[Start of section]
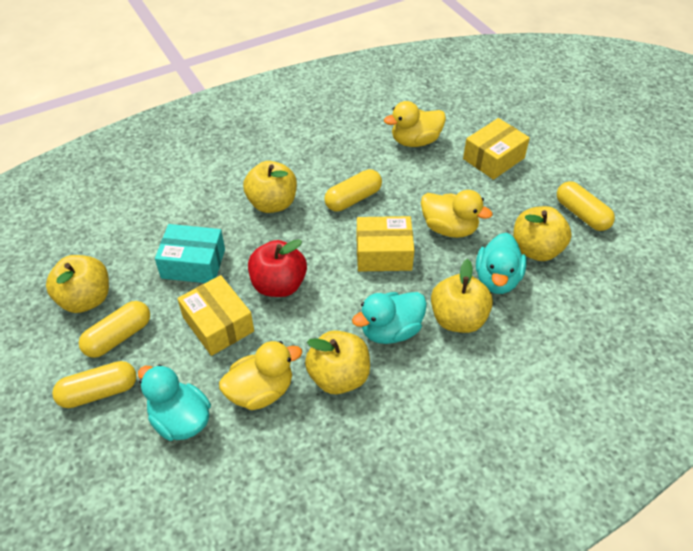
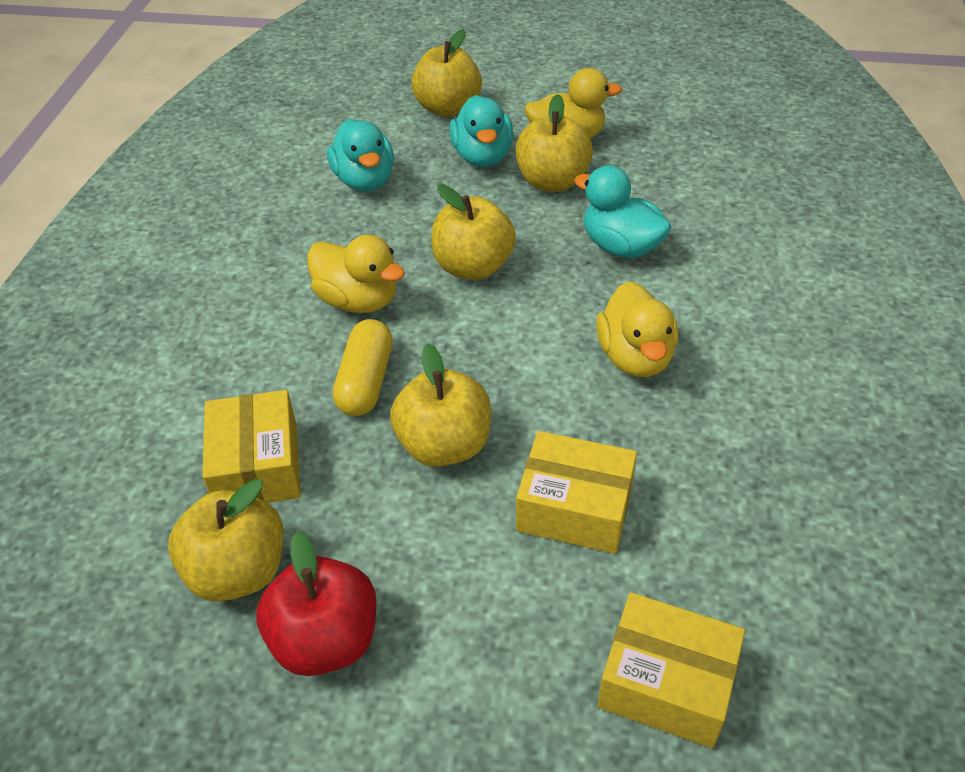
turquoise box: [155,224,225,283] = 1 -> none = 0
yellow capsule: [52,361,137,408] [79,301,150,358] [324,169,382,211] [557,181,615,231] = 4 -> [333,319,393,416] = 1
[End of section]
[Start of section]
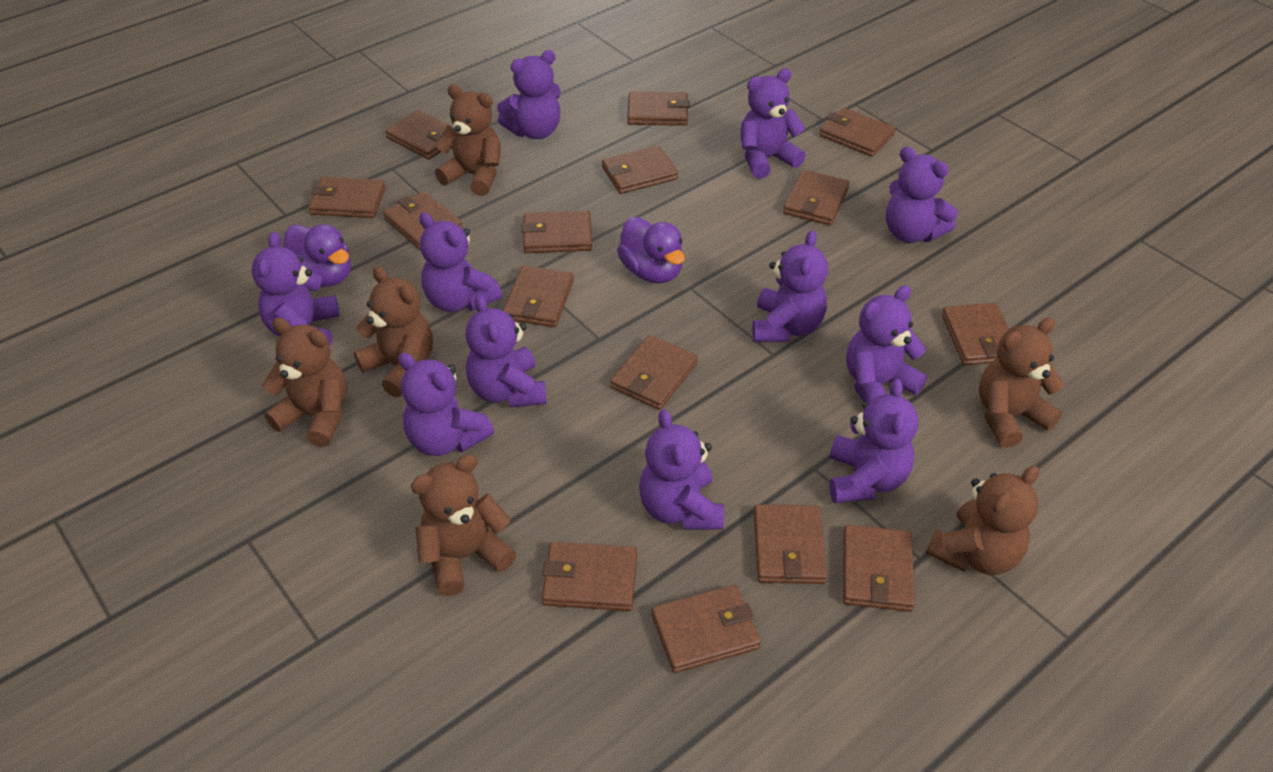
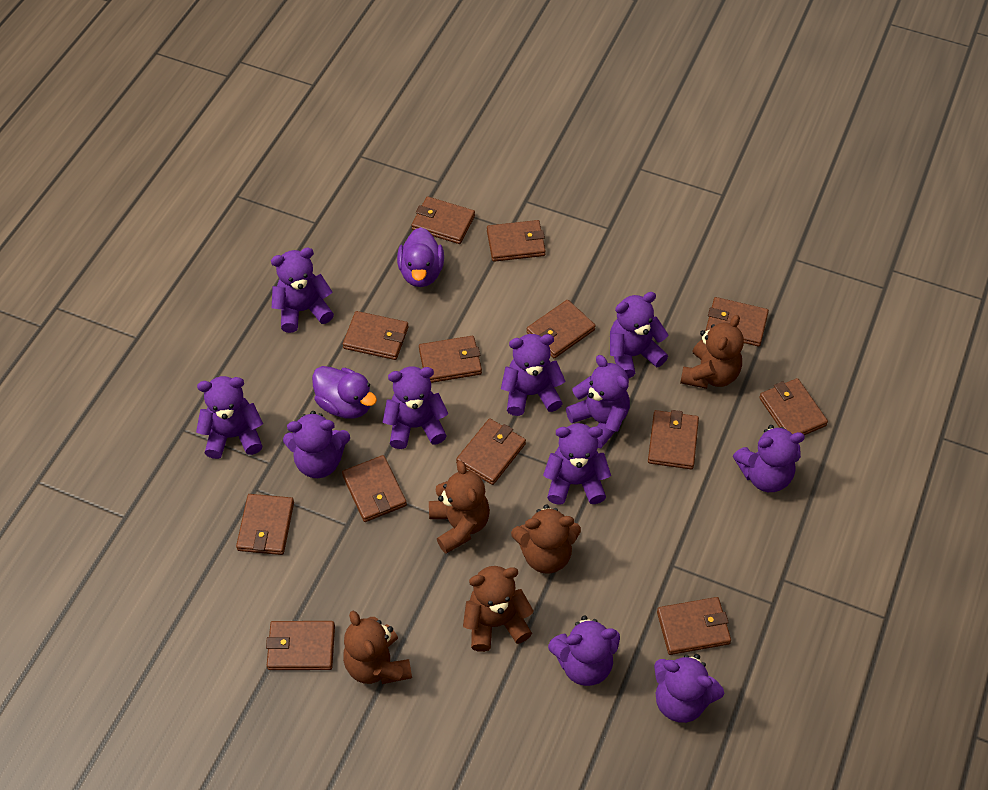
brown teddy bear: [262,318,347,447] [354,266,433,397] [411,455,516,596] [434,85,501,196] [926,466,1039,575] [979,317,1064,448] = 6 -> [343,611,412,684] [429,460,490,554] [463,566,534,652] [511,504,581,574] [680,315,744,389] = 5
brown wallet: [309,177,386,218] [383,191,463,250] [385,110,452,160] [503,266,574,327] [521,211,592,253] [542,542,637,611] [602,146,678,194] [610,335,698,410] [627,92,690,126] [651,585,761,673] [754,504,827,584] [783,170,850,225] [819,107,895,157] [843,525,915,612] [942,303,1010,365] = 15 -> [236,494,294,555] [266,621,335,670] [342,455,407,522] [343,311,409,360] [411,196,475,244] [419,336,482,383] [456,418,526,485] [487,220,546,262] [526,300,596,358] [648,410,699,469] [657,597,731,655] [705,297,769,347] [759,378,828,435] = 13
[End of section]
[Start of section]
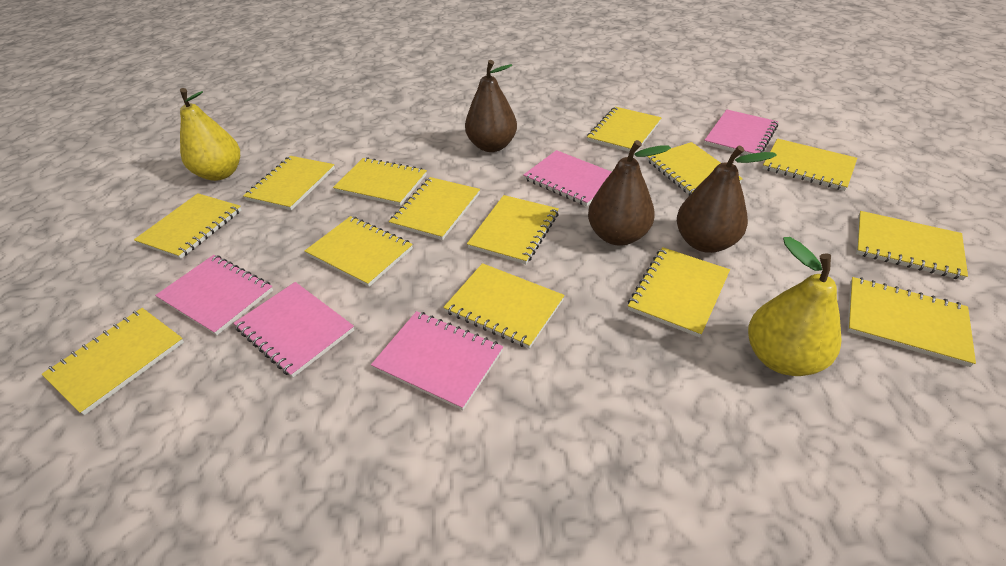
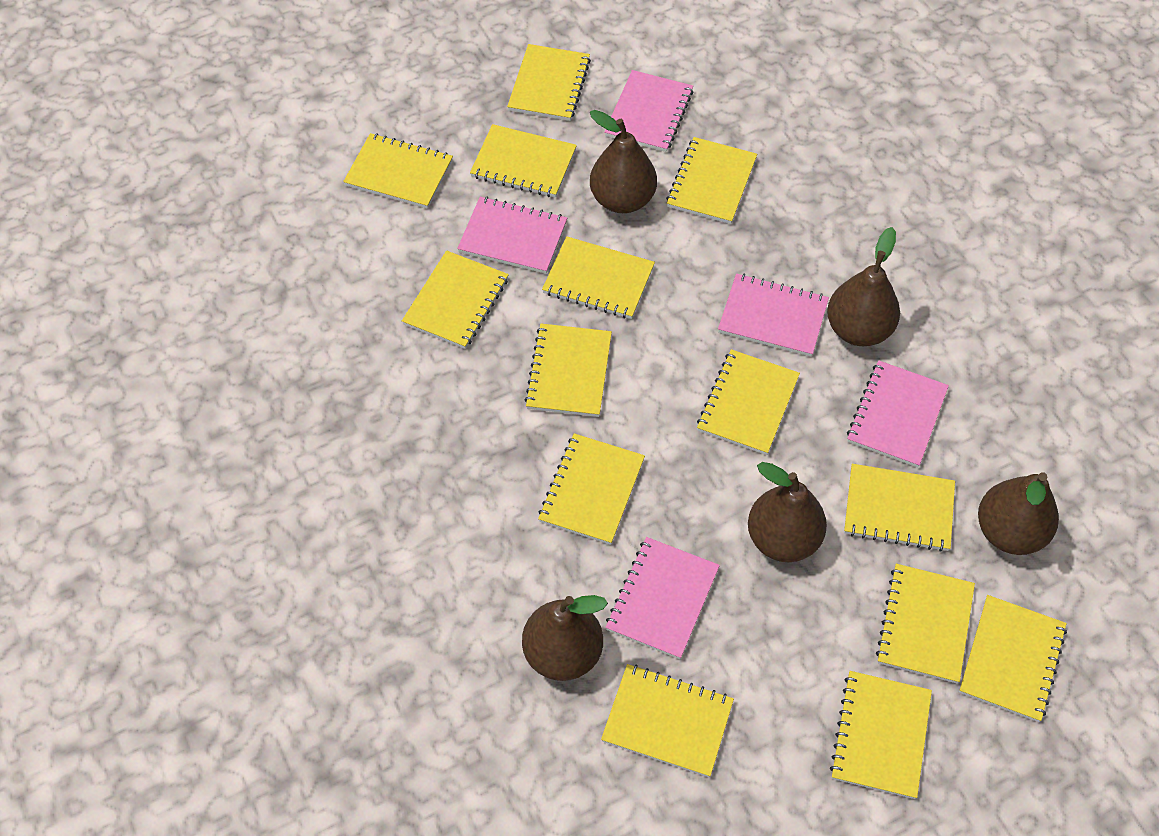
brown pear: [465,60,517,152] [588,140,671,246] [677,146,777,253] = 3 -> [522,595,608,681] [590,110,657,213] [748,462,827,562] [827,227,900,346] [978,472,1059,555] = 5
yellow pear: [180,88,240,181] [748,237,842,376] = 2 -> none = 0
[End of section]
**Directive:**
Give back, word for word, only the lines above from the line holding "turquoise box: [155,224,225,283]" to the line holding "yellow capsule: [52,361,137,408]", both included.

**Result of this task:**
turquoise box: [155,224,225,283] = 1 -> none = 0
yellow capsule: [52,361,137,408] [79,301,150,358] [324,169,382,211] [557,181,615,231] = 4 -> [333,319,393,416] = 1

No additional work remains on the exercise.